_Record set_
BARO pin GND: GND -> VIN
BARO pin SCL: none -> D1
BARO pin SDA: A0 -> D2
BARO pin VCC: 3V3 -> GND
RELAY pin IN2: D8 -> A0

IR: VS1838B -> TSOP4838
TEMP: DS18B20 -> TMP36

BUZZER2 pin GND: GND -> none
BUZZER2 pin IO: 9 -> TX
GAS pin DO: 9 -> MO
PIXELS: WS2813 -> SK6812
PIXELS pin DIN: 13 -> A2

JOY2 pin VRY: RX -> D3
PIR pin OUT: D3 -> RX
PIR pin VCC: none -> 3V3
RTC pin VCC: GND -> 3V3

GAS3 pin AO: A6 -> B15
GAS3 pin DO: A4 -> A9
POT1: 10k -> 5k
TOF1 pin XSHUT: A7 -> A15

_Your goal_
Give an exact reproduction of the lines from the one with "RELAY pin IN2: D8 -> A0" to the final line of the entries, including both.

_Answer box_
RELAY pin IN2: D8 -> A0

IR: VS1838B -> TSOP4838
TEMP: DS18B20 -> TMP36

BUZZER2 pin GND: GND -> none
BUZZER2 pin IO: 9 -> TX
GAS pin DO: 9 -> MO
PIXELS: WS2813 -> SK6812
PIXELS pin DIN: 13 -> A2

JOY2 pin VRY: RX -> D3
PIR pin OUT: D3 -> RX
PIR pin VCC: none -> 3V3
RTC pin VCC: GND -> 3V3

GAS3 pin AO: A6 -> B15
GAS3 pin DO: A4 -> A9
POT1: 10k -> 5k
TOF1 pin XSHUT: A7 -> A15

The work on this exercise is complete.